→ **PROBLEM REQUIREMENTS**: Below is a listing; copy all of it exactly.

→ **MATERIAL PROVIDED**:
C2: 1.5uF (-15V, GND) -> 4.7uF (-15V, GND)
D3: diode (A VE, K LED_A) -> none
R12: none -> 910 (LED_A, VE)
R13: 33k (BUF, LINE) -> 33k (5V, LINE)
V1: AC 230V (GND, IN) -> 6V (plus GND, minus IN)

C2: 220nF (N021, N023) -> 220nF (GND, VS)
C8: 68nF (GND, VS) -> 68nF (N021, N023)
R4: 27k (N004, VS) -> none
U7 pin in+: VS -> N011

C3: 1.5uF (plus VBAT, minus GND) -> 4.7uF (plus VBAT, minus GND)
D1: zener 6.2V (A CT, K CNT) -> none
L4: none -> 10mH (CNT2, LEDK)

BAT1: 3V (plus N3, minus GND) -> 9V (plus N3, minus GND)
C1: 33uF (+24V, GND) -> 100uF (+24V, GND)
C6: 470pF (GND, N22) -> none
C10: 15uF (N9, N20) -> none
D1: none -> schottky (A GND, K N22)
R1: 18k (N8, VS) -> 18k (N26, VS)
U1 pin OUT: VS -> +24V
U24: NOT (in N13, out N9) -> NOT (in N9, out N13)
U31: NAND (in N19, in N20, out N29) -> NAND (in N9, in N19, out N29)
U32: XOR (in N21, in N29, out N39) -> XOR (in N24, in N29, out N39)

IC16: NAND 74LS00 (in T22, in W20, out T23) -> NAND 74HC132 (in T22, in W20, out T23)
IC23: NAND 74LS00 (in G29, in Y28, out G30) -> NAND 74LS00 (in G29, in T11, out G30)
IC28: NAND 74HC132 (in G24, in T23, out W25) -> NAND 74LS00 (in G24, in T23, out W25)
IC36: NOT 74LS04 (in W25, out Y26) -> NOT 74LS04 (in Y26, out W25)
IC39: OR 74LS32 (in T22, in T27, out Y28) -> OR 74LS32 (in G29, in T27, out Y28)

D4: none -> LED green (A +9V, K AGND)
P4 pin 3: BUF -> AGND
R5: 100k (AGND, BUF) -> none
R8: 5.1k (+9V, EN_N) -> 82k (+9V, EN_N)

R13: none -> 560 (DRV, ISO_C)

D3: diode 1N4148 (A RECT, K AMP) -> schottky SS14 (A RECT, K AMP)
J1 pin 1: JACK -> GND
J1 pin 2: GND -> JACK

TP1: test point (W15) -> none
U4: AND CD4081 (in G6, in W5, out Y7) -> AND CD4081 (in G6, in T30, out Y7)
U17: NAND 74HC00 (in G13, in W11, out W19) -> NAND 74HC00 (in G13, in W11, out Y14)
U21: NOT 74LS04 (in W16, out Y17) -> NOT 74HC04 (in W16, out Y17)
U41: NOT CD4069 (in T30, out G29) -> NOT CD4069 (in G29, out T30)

→ **EXERCISE ANSWER**:
C2: 1.5uF (-15V, GND) -> 4.7uF (-15V, GND)
D3: diode (A VE, K LED_A) -> none
R12: none -> 910 (LED_A, VE)
R13: 33k (BUF, LINE) -> 33k (5V, LINE)
V1: AC 230V (GND, IN) -> 6V (plus GND, minus IN)

C2: 220nF (N021, N023) -> 220nF (GND, VS)
C8: 68nF (GND, VS) -> 68nF (N021, N023)
R4: 27k (N004, VS) -> none
U7 pin in+: VS -> N011

C3: 1.5uF (plus VBAT, minus GND) -> 4.7uF (plus VBAT, minus GND)
D1: zener 6.2V (A CT, K CNT) -> none
L4: none -> 10mH (CNT2, LEDK)

BAT1: 3V (plus N3, minus GND) -> 9V (plus N3, minus GND)
C1: 33uF (+24V, GND) -> 100uF (+24V, GND)
C6: 470pF (GND, N22) -> none
C10: 15uF (N9, N20) -> none
D1: none -> schottky (A GND, K N22)
R1: 18k (N8, VS) -> 18k (N26, VS)
U1 pin OUT: VS -> +24V
U24: NOT (in N13, out N9) -> NOT (in N9, out N13)
U31: NAND (in N19, in N20, out N29) -> NAND (in N9, in N19, out N29)
U32: XOR (in N21, in N29, out N39) -> XOR (in N24, in N29, out N39)

IC16: NAND 74LS00 (in T22, in W20, out T23) -> NAND 74HC132 (in T22, in W20, out T23)
IC23: NAND 74LS00 (in G29, in Y28, out G30) -> NAND 74LS00 (in G29, in T11, out G30)
IC28: NAND 74HC132 (in G24, in T23, out W25) -> NAND 74LS00 (in G24, in T23, out W25)
IC36: NOT 74LS04 (in W25, out Y26) -> NOT 74LS04 (in Y26, out W25)
IC39: OR 74LS32 (in T22, in T27, out Y28) -> OR 74LS32 (in G29, in T27, out Y28)

D4: none -> LED green (A +9V, K AGND)
P4 pin 3: BUF -> AGND
R5: 100k (AGND, BUF) -> none
R8: 5.1k (+9V, EN_N) -> 82k (+9V, EN_N)

R13: none -> 560 (DRV, ISO_C)

D3: diode 1N4148 (A RECT, K AMP) -> schottky SS14 (A RECT, K AMP)
J1 pin 1: JACK -> GND
J1 pin 2: GND -> JACK

TP1: test point (W15) -> none
U4: AND CD4081 (in G6, in W5, out Y7) -> AND CD4081 (in G6, in T30, out Y7)
U17: NAND 74HC00 (in G13, in W11, out W19) -> NAND 74HC00 (in G13, in W11, out Y14)
U21: NOT 74LS04 (in W16, out Y17) -> NOT 74HC04 (in W16, out Y17)
U41: NOT CD4069 (in T30, out G29) -> NOT CD4069 (in G29, out T30)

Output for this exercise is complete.